START DATA SHOWN

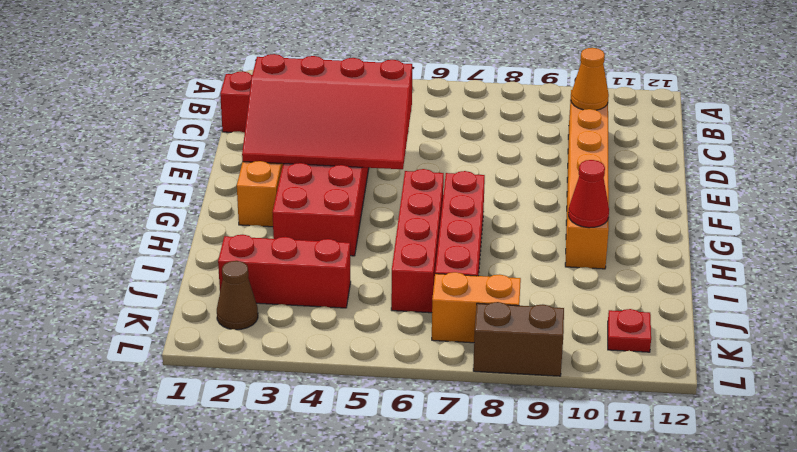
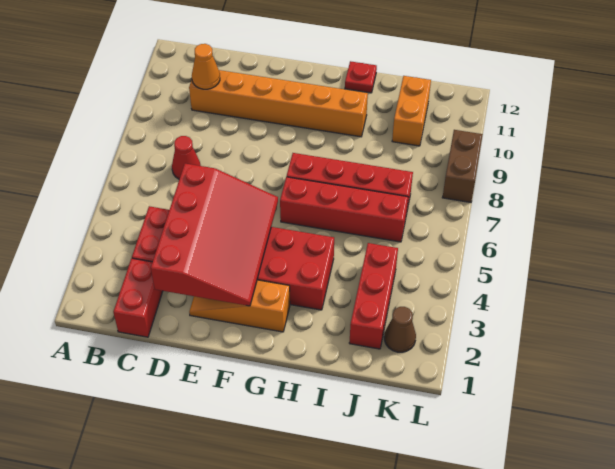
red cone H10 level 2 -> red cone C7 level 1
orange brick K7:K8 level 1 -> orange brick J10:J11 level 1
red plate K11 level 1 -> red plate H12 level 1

END DATA SHOWN

● WHAT THE TASK REQUIRES
Return the complete material exactly as given, excluding images.

● RESPONSE BOX
red cone H10 level 2 -> red cone C7 level 1
orange brick K7:K8 level 1 -> orange brick J10:J11 level 1
red plate K11 level 1 -> red plate H12 level 1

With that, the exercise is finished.